[Source material Boundary: Start]

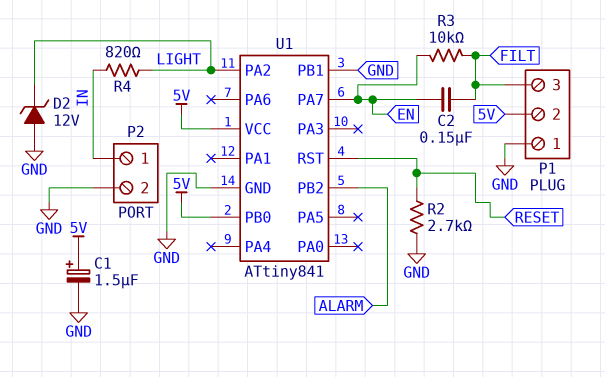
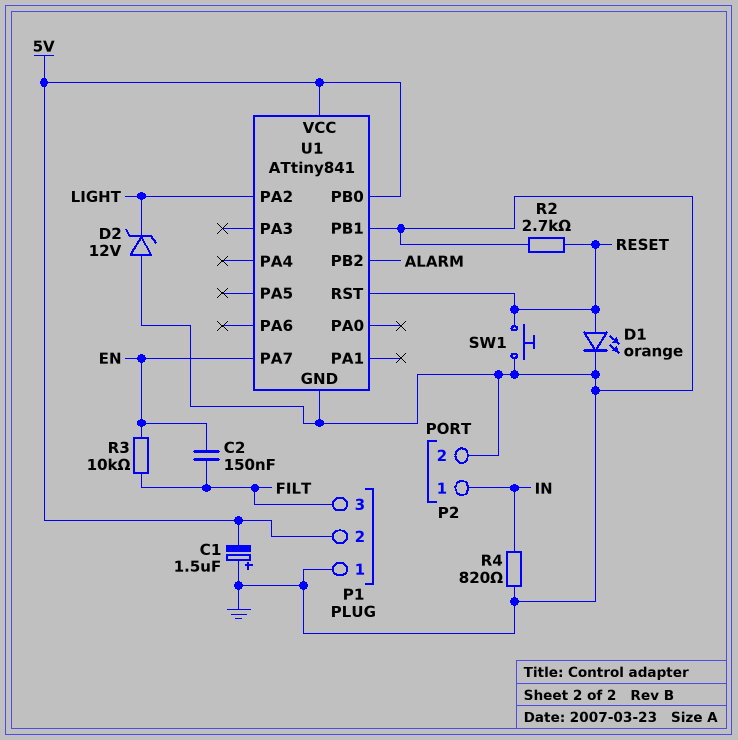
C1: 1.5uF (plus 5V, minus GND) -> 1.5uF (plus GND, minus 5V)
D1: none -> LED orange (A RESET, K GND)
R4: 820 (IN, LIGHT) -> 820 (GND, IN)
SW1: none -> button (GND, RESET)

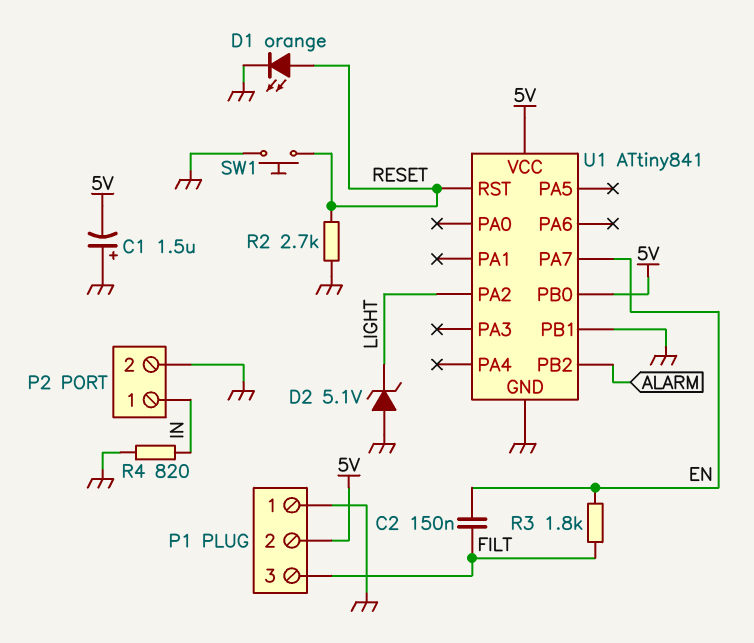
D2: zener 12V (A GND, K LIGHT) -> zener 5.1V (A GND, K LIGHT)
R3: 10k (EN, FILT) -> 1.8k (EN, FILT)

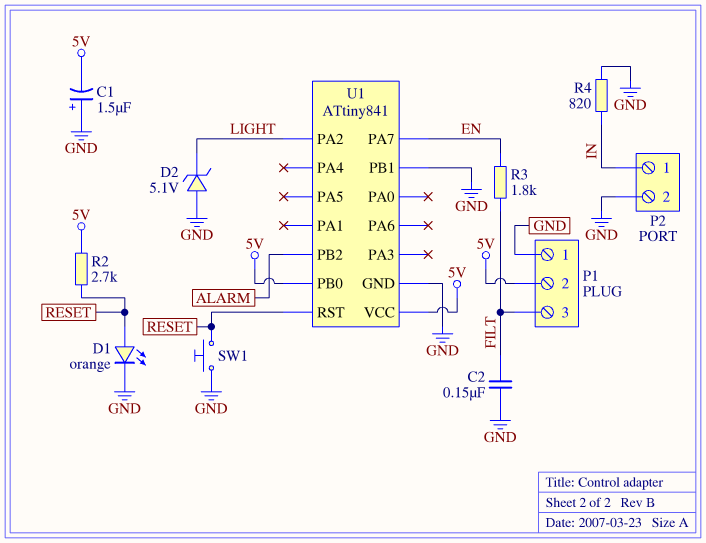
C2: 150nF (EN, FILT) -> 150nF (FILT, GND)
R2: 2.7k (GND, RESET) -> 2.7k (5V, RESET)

[Source material Boundary: End]

● **What you need to do**
Reproduce, word for word, every line from the start of the records down to and including the line with "D2: zener 12V"; skip the pictures.

● **Response box**
C1: 1.5uF (plus 5V, minus GND) -> 1.5uF (plus GND, minus 5V)
D1: none -> LED orange (A RESET, K GND)
R4: 820 (IN, LIGHT) -> 820 (GND, IN)
SW1: none -> button (GND, RESET)

D2: zener 12V (A GND, K LIGHT) -> zener 5.1V (A GND, K LIGHT)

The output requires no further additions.